What you will do = What is the number of lines in the entries that include the word "fish"? Respond with the number only.
** Opening Data for analysis block **
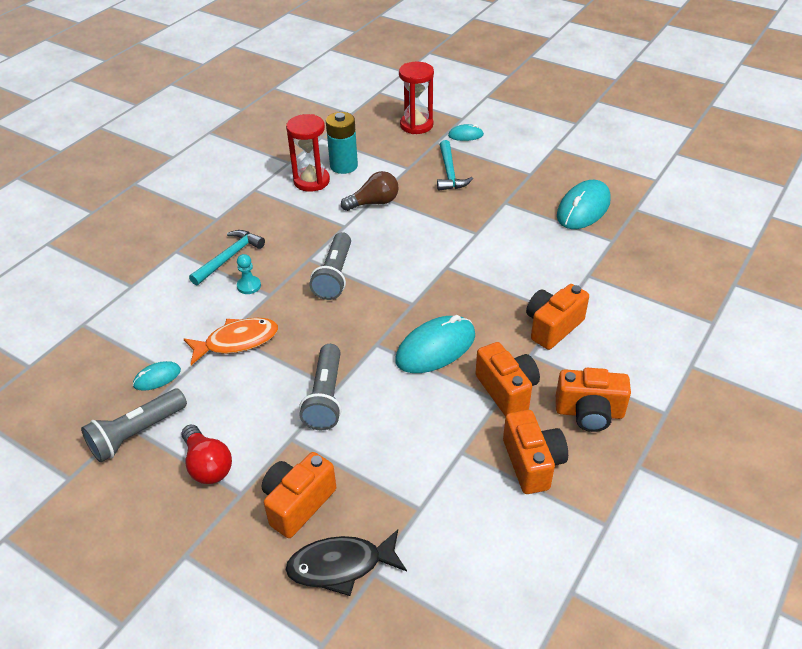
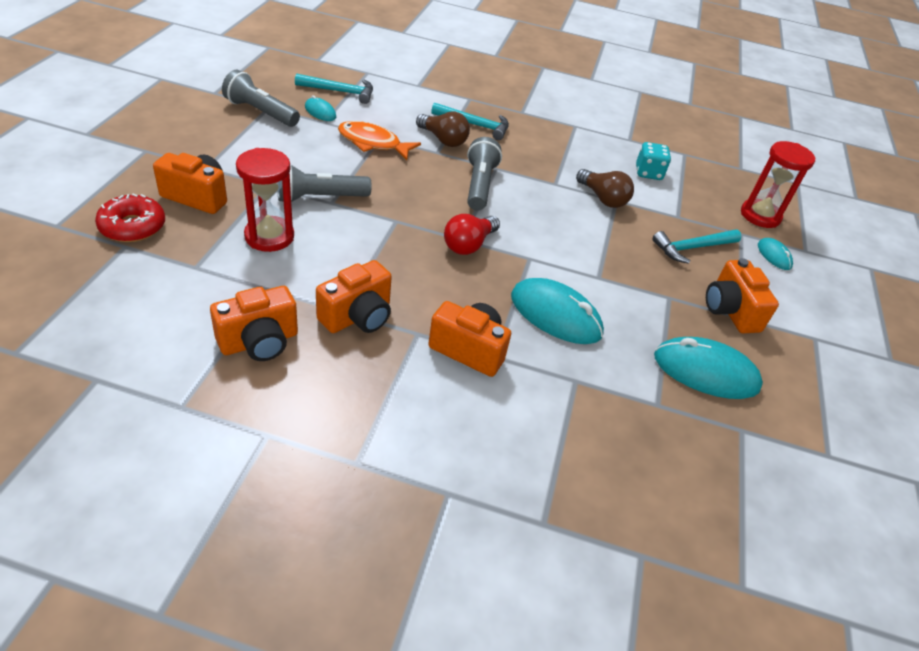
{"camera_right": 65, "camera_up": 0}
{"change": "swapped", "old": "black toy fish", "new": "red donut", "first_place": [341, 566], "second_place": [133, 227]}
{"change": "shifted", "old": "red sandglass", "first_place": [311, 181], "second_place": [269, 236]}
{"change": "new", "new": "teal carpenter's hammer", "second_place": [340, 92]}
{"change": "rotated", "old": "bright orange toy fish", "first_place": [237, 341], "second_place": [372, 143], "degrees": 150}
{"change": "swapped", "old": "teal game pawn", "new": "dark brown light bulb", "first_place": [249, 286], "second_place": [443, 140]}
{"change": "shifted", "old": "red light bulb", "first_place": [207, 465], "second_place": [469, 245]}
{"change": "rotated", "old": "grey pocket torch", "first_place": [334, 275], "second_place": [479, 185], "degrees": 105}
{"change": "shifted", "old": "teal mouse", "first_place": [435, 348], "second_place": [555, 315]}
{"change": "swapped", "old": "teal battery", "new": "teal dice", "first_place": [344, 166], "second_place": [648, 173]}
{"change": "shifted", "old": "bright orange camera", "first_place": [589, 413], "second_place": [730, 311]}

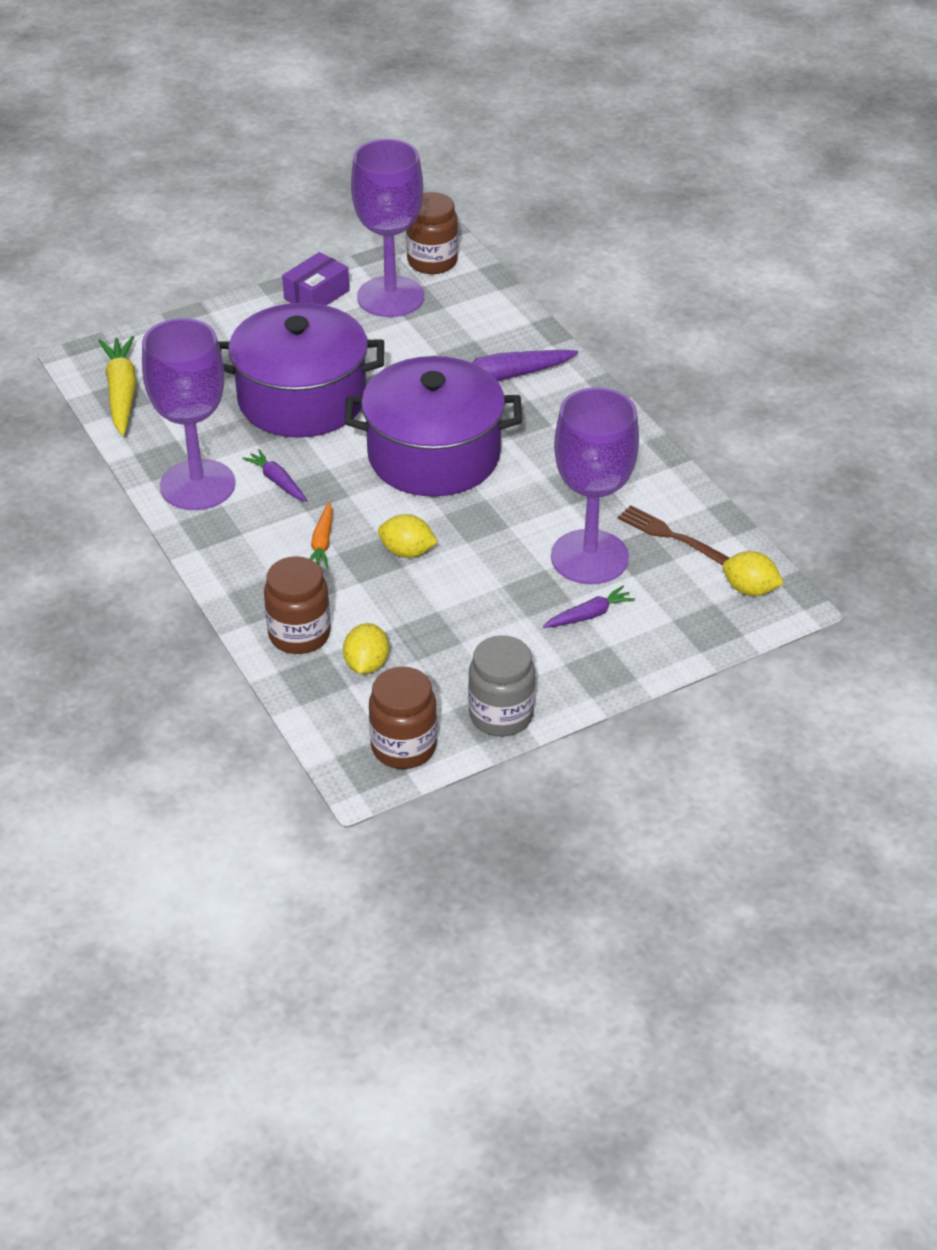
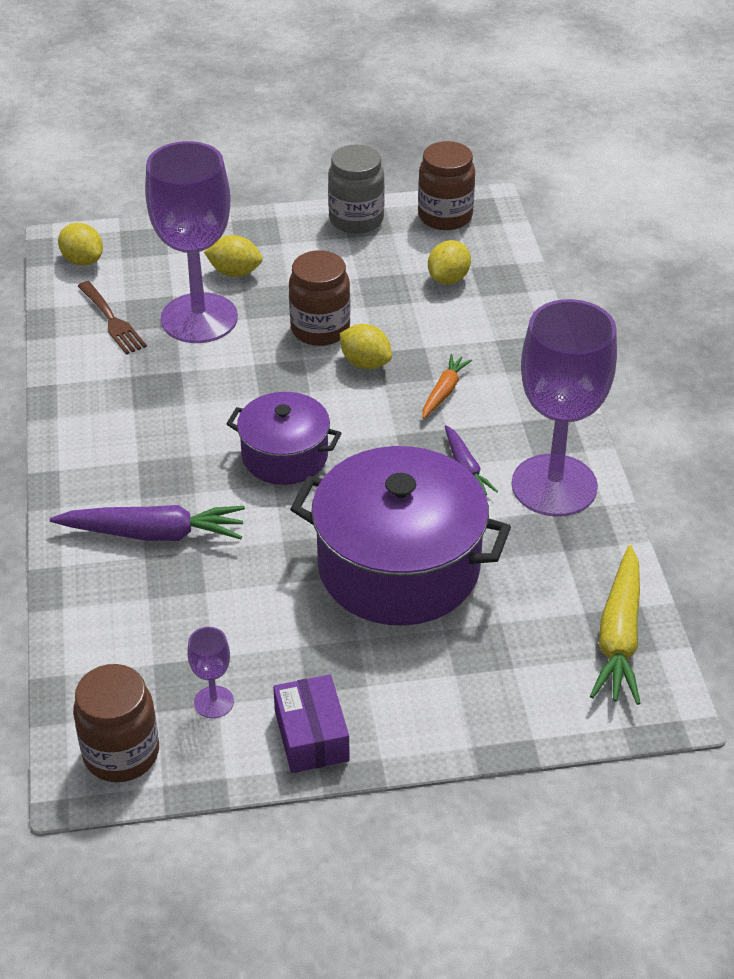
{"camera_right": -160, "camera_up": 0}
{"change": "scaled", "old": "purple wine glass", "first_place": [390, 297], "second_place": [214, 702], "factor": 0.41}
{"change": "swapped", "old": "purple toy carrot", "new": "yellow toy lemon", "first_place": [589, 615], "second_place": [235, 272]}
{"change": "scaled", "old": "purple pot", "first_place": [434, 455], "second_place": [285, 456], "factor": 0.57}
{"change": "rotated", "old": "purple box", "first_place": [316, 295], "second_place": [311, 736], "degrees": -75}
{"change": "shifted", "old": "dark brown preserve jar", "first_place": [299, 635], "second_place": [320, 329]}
** Closing Data for analysis block **
Response to this exercise = 2